Your instructions: Pictures are to be dropped. Everything else in the listing gets copied exactly.

========================

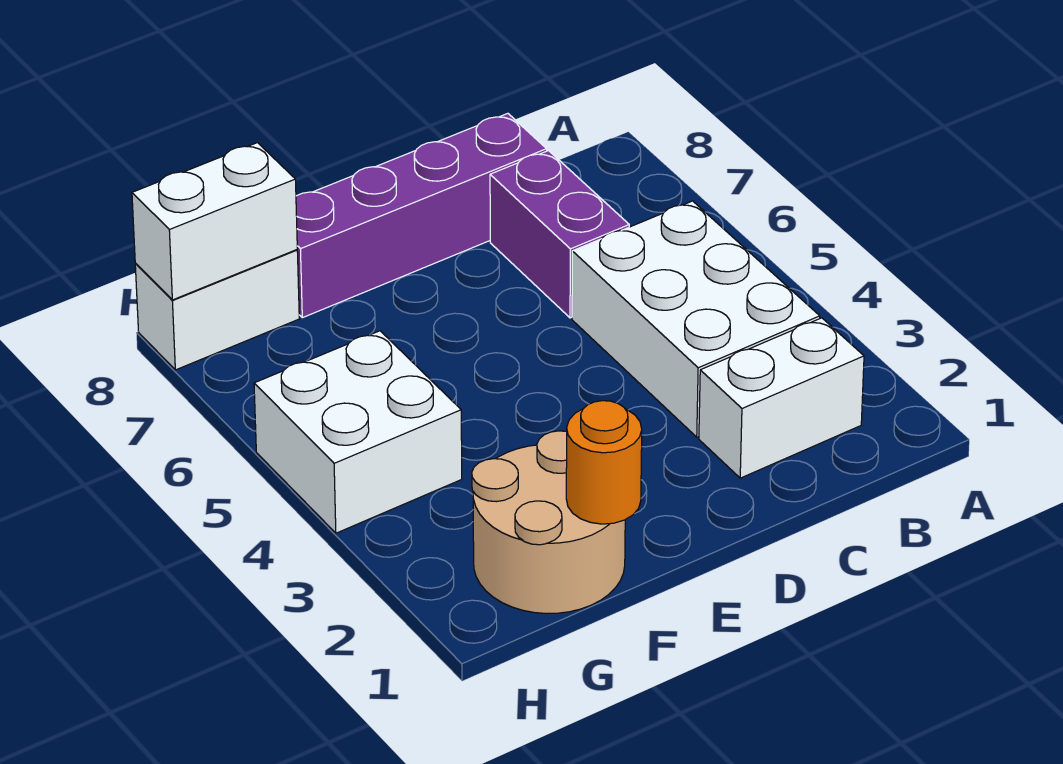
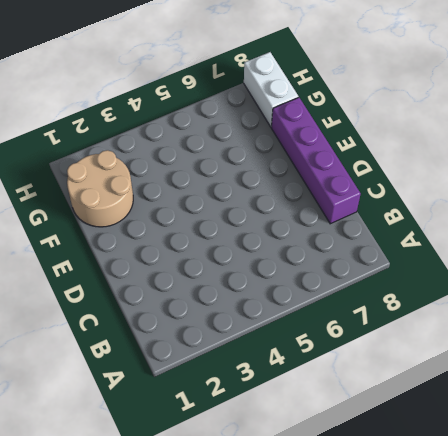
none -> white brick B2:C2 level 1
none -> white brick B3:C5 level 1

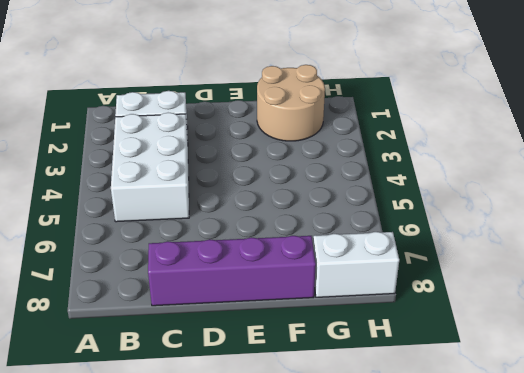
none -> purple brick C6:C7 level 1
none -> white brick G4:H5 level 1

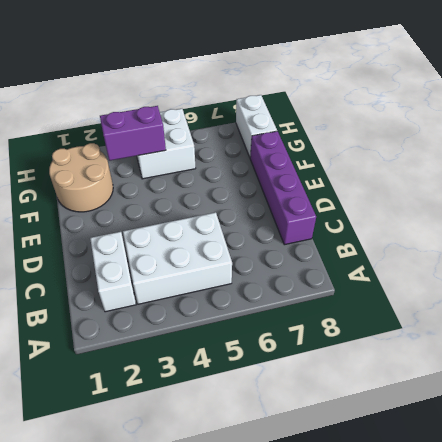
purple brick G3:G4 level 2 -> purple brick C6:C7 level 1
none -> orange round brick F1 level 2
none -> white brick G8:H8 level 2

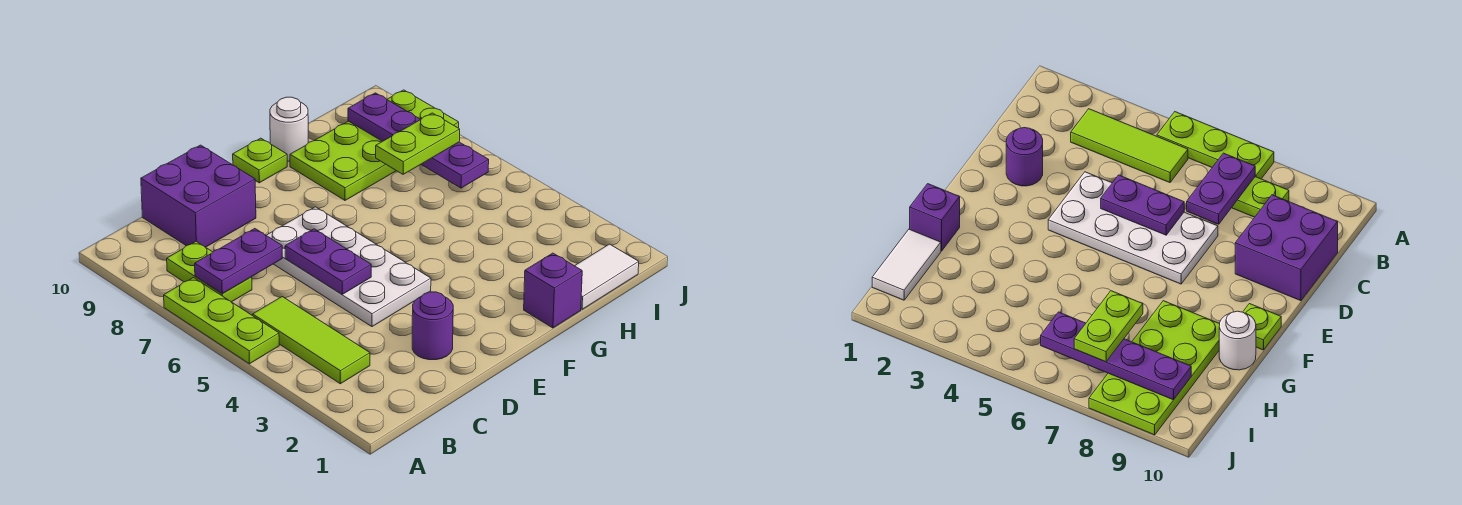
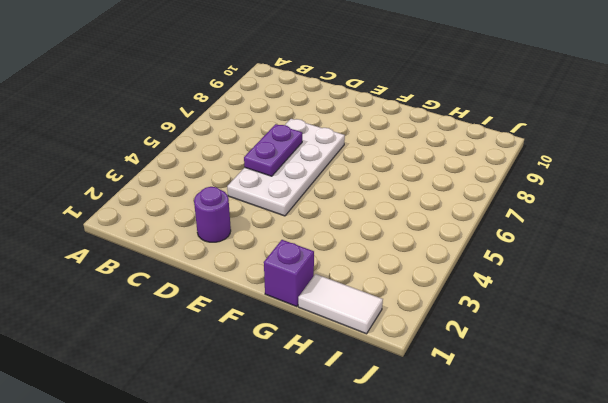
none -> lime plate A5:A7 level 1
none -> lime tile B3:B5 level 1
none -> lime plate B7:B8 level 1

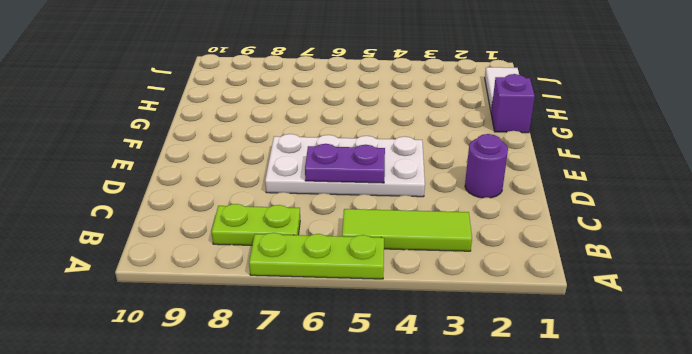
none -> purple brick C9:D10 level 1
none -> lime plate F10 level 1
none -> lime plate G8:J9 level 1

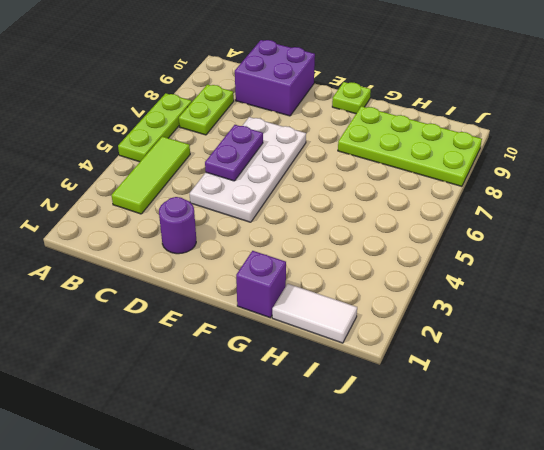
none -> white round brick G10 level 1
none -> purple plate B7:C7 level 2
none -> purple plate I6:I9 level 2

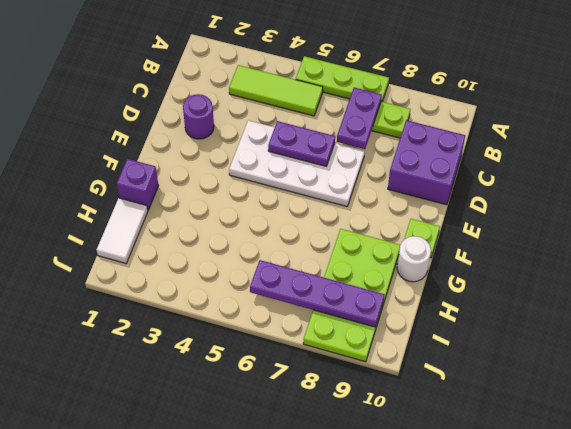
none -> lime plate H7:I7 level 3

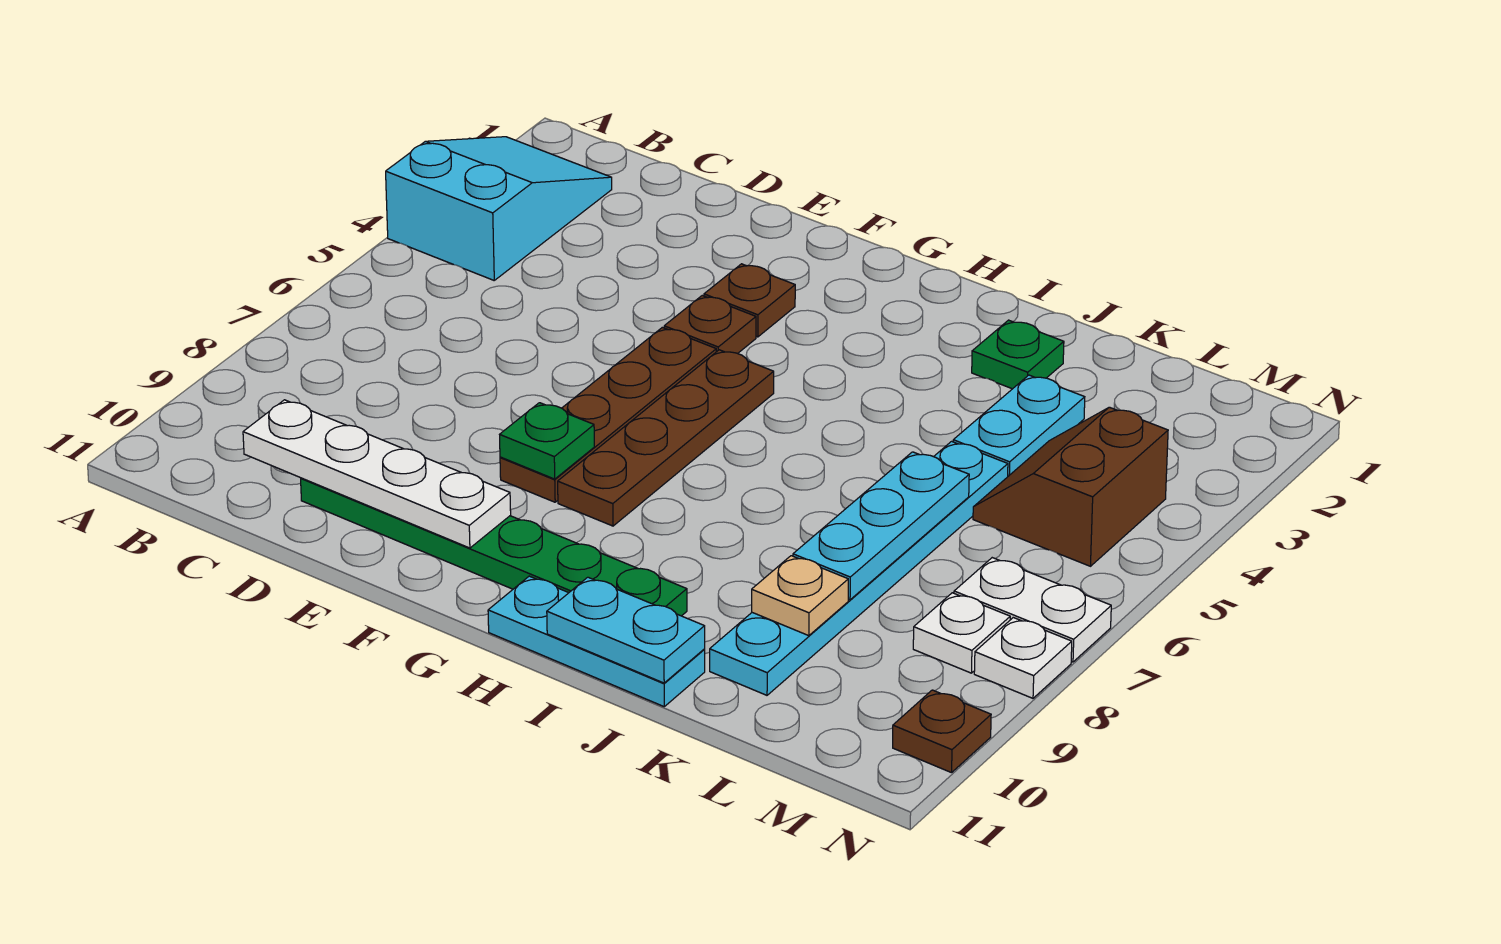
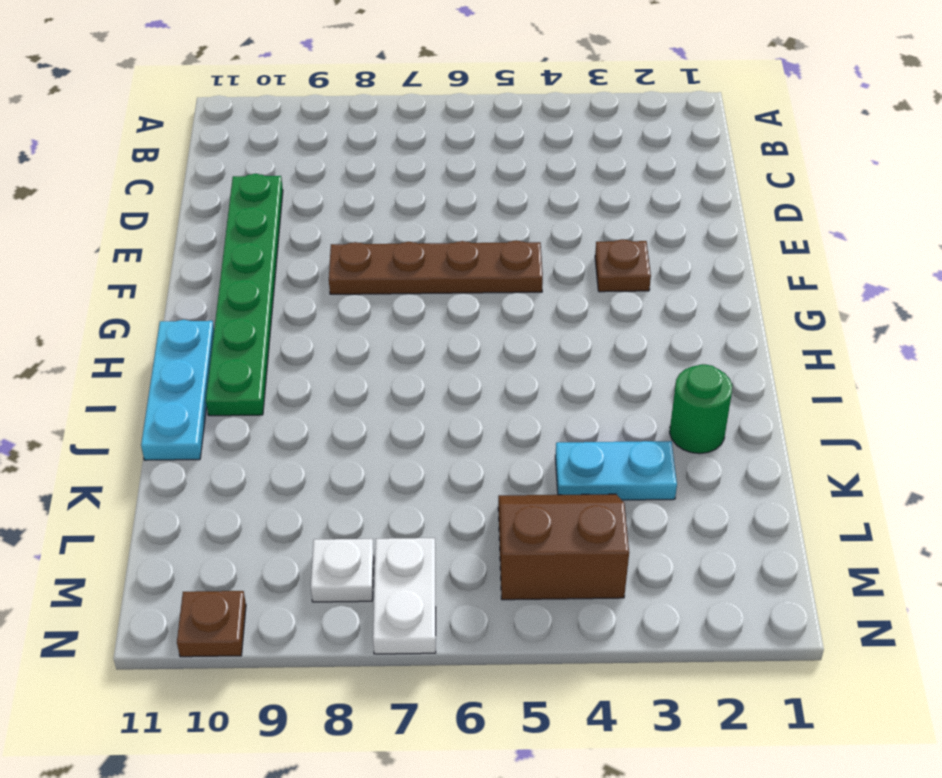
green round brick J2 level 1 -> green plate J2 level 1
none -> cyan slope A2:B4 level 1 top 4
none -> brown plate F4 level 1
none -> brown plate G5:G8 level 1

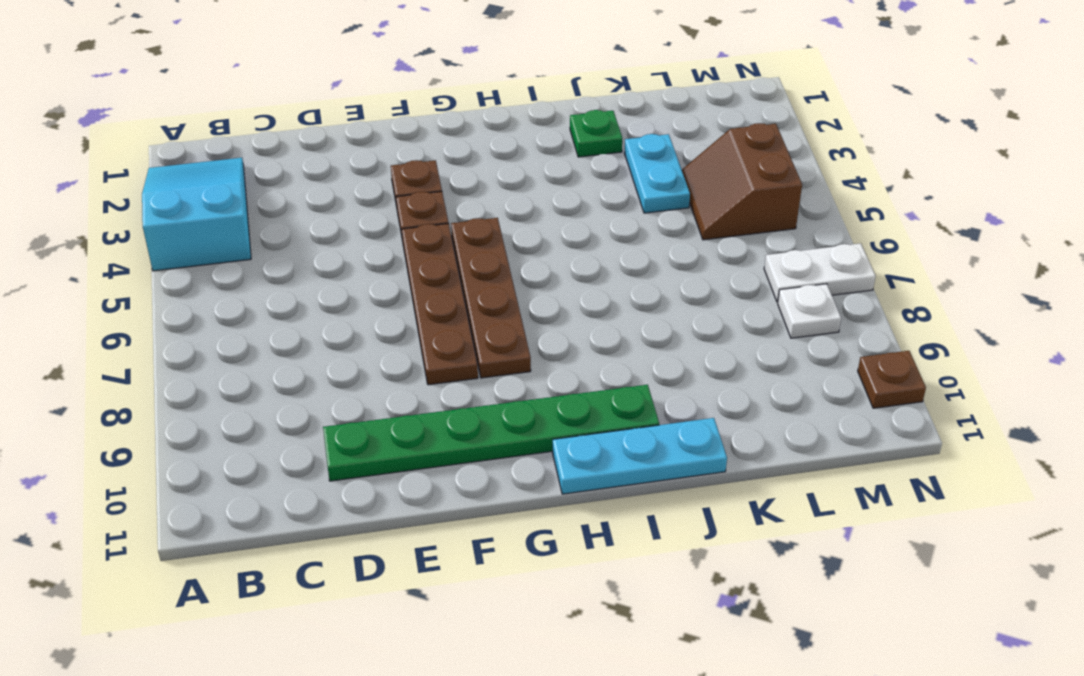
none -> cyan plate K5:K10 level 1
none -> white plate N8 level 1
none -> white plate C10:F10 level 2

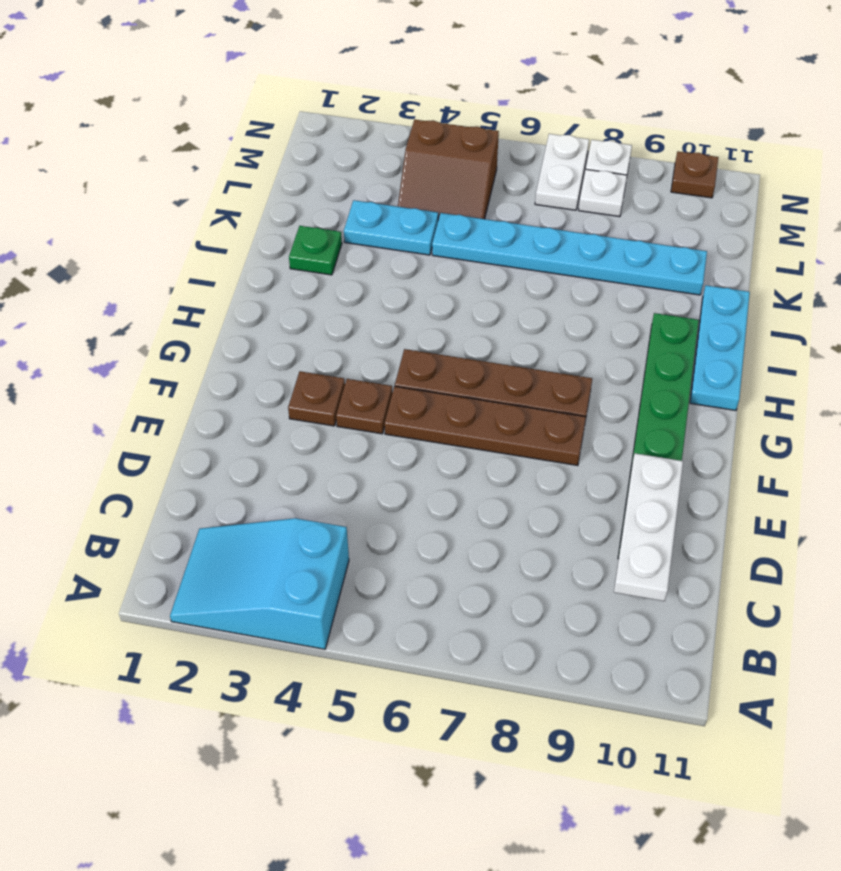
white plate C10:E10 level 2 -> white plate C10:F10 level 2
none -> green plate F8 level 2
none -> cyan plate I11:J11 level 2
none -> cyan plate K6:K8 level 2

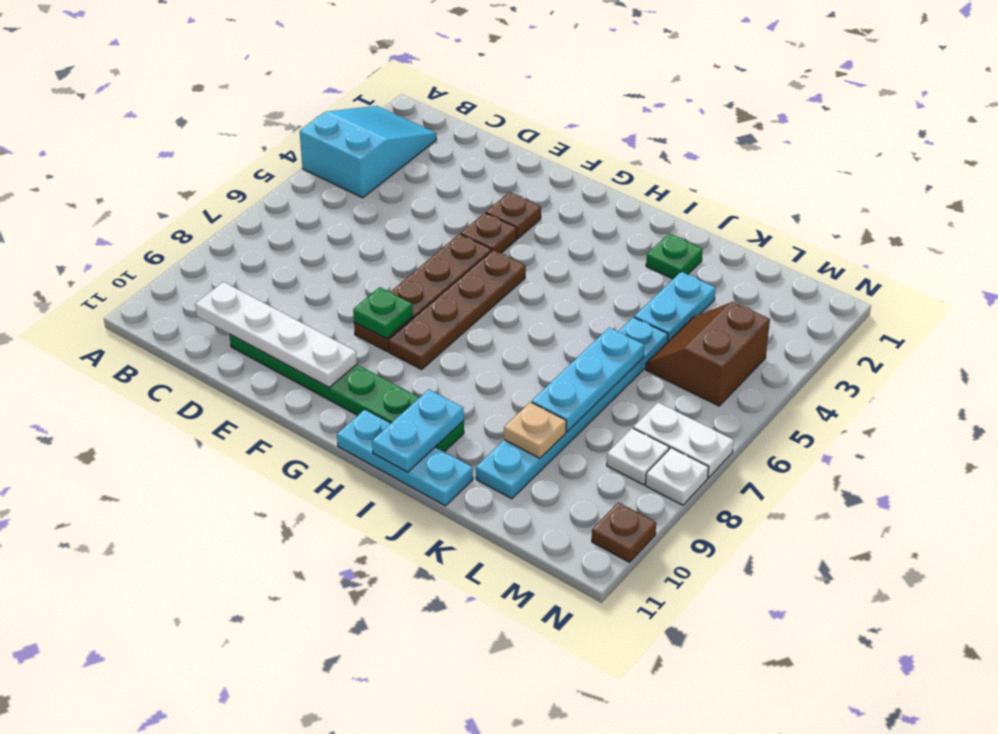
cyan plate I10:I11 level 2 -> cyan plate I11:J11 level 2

========================

Result:
none -> white brick B2:C2 level 1
none -> white brick B3:C5 level 1

none -> purple brick C6:C7 level 1
none -> white brick G4:H5 level 1

purple brick G3:G4 level 2 -> purple brick C6:C7 level 1
none -> orange round brick F1 level 2
none -> white brick G8:H8 level 2

none -> lime plate A5:A7 level 1
none -> lime tile B3:B5 level 1
none -> lime plate B7:B8 level 1

none -> purple brick C9:D10 level 1
none -> lime plate F10 level 1
none -> lime plate G8:J9 level 1

none -> white round brick G10 level 1
none -> purple plate B7:C7 level 2
none -> purple plate I6:I9 level 2

none -> lime plate H7:I7 level 3

green round brick J2 level 1 -> green plate J2 level 1
none -> cyan slope A2:B4 level 1 top 4
none -> brown plate F4 level 1
none -> brown plate G5:G8 level 1

none -> cyan plate K5:K10 level 1
none -> white plate N8 level 1
none -> white plate C10:F10 level 2

white plate C10:E10 level 2 -> white plate C10:F10 level 2
none -> green plate F8 level 2
none -> cyan plate I11:J11 level 2
none -> cyan plate K6:K8 level 2

cyan plate I10:I11 level 2 -> cyan plate I11:J11 level 2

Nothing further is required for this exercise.